== EXCERPTED RECORDS ==
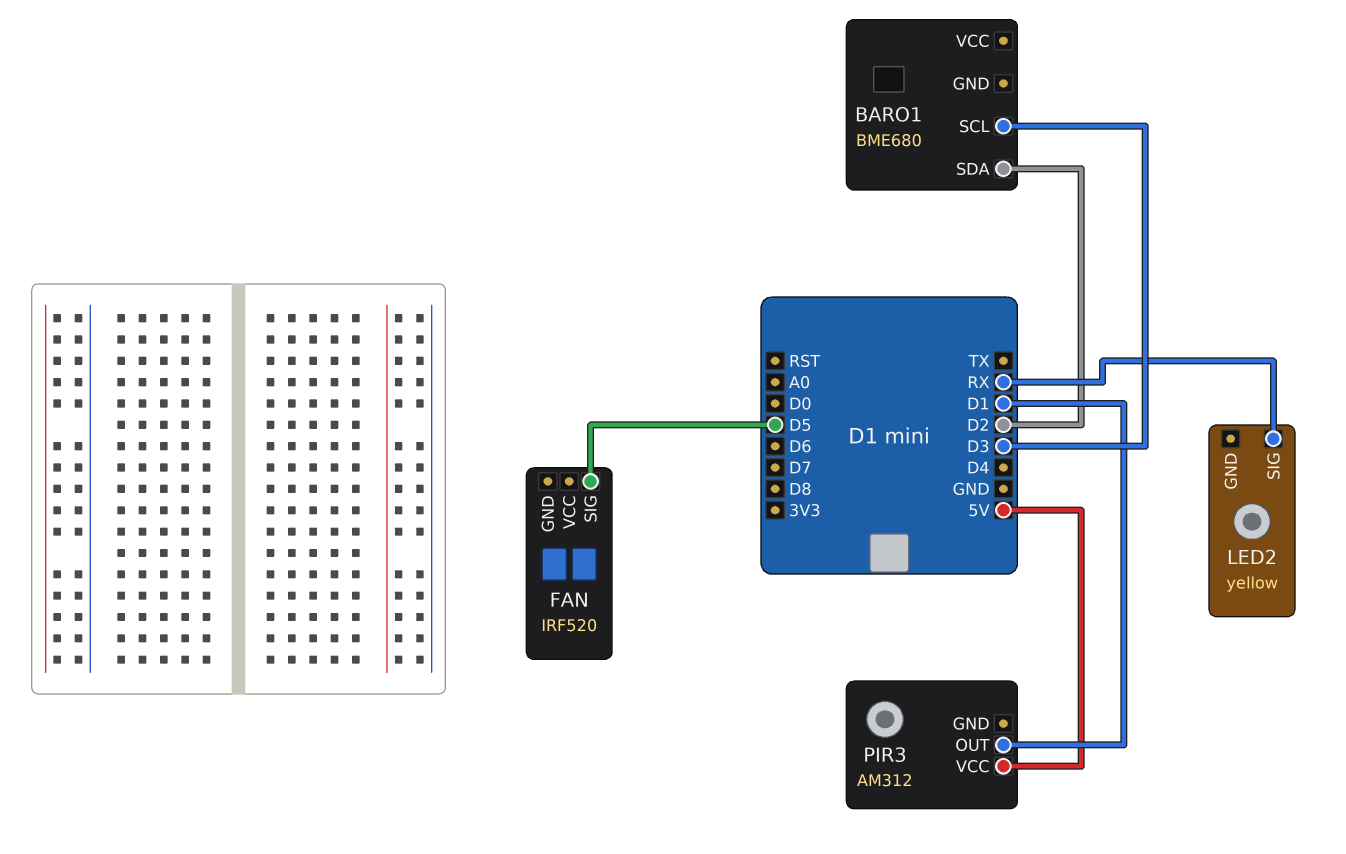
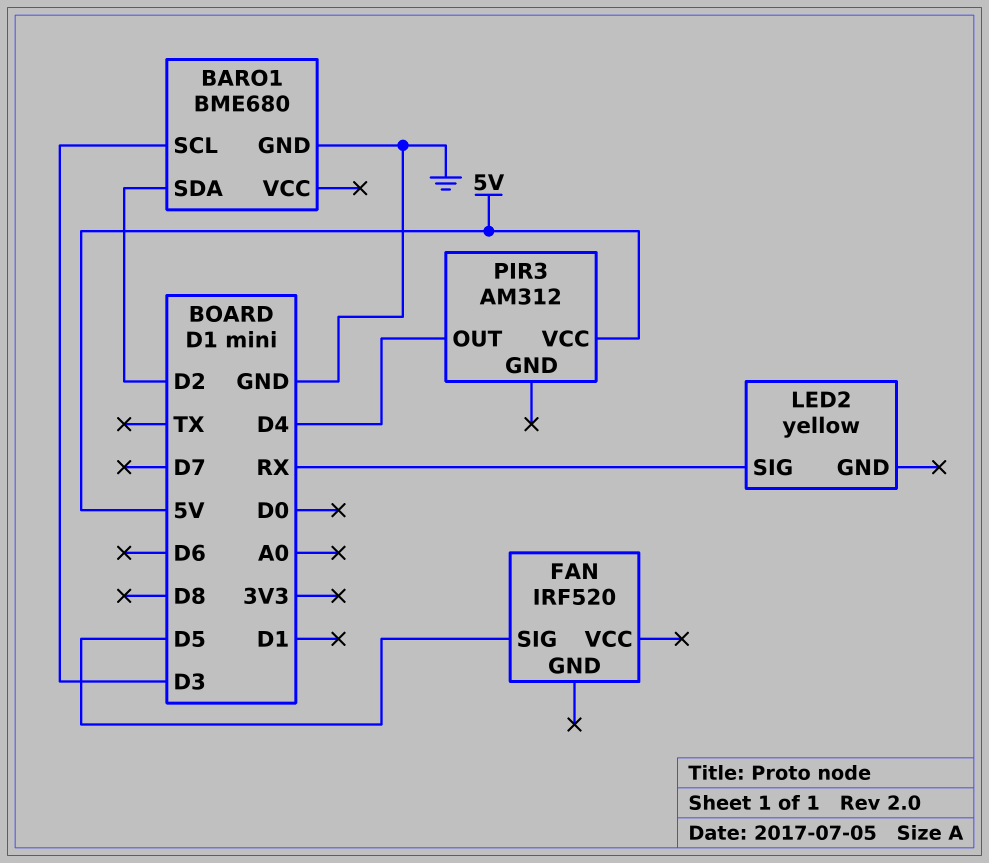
BARO1 pin GND: none -> GND
PIR3 pin OUT: D1 -> D4

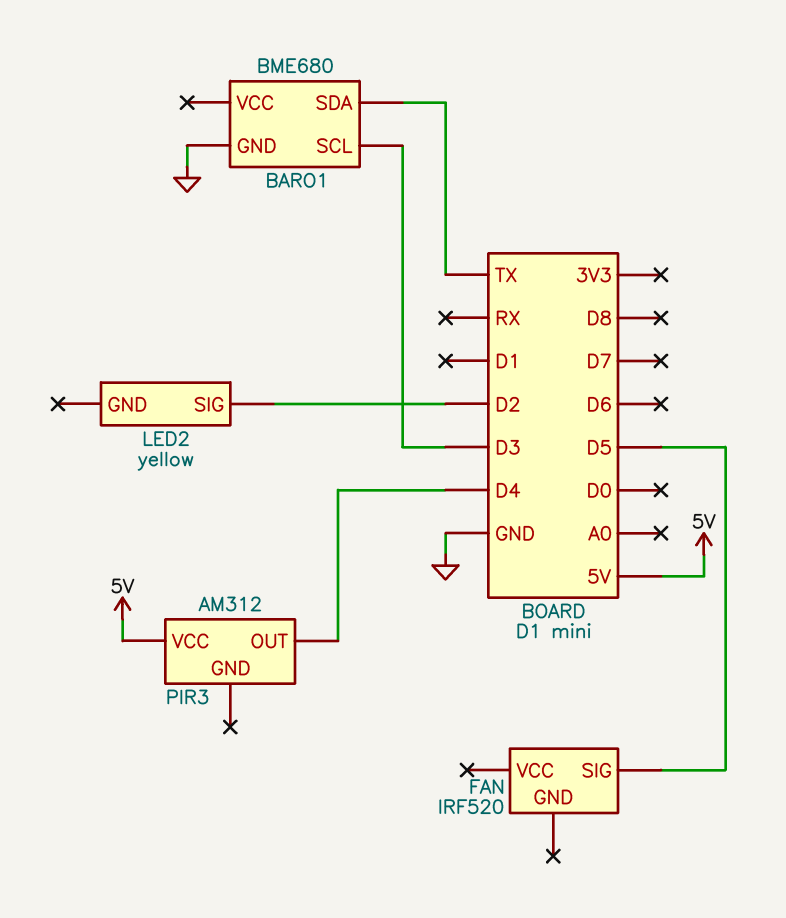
BARO1 pin SDA: D2 -> TX
LED2 pin SIG: RX -> D2

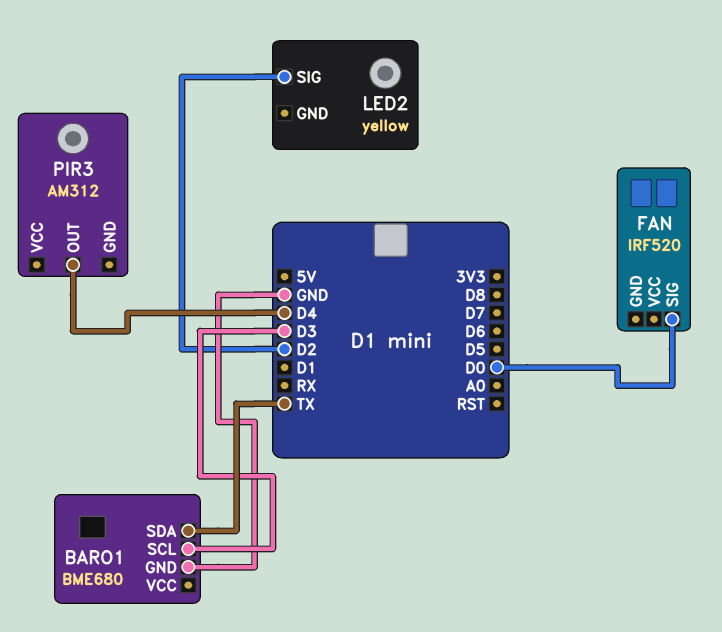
FAN pin SIG: D5 -> D0
PIR3 pin VCC: 5V -> none

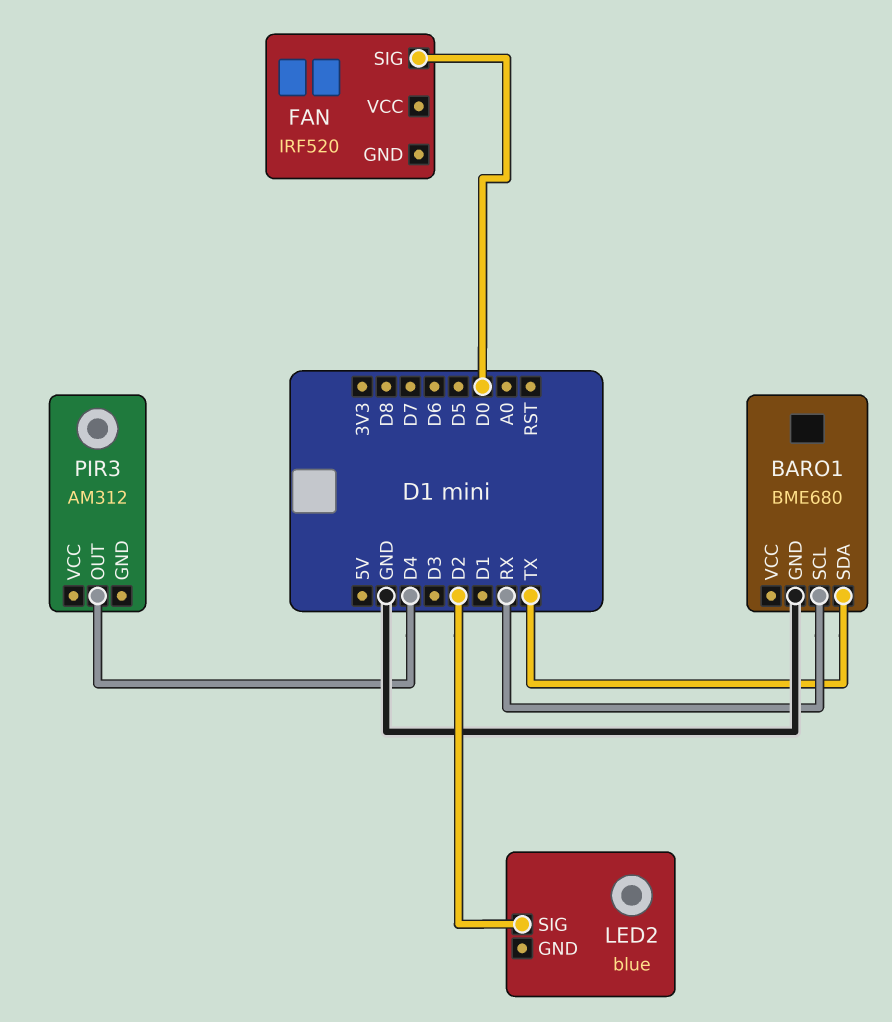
BARO1 pin SCL: D3 -> RX
LED2: yellow -> blue

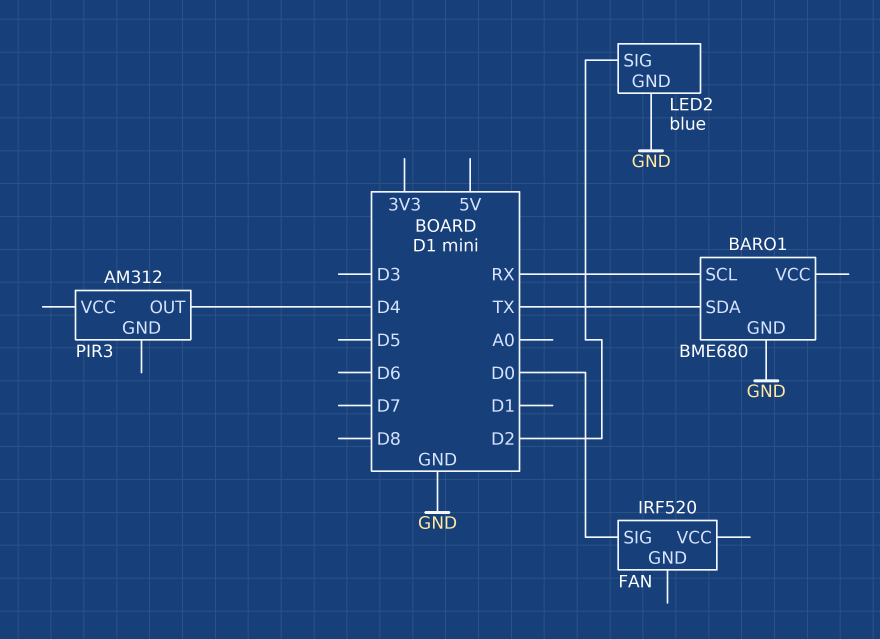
LED2 pin GND: none -> GND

== ASSIGNMENT ==
Write every entry out again exactly, images omitted.

== TASK SOLUTION ==
BARO1 pin GND: none -> GND
PIR3 pin OUT: D1 -> D4

BARO1 pin SDA: D2 -> TX
LED2 pin SIG: RX -> D2

FAN pin SIG: D5 -> D0
PIR3 pin VCC: 5V -> none

BARO1 pin SCL: D3 -> RX
LED2: yellow -> blue

LED2 pin GND: none -> GND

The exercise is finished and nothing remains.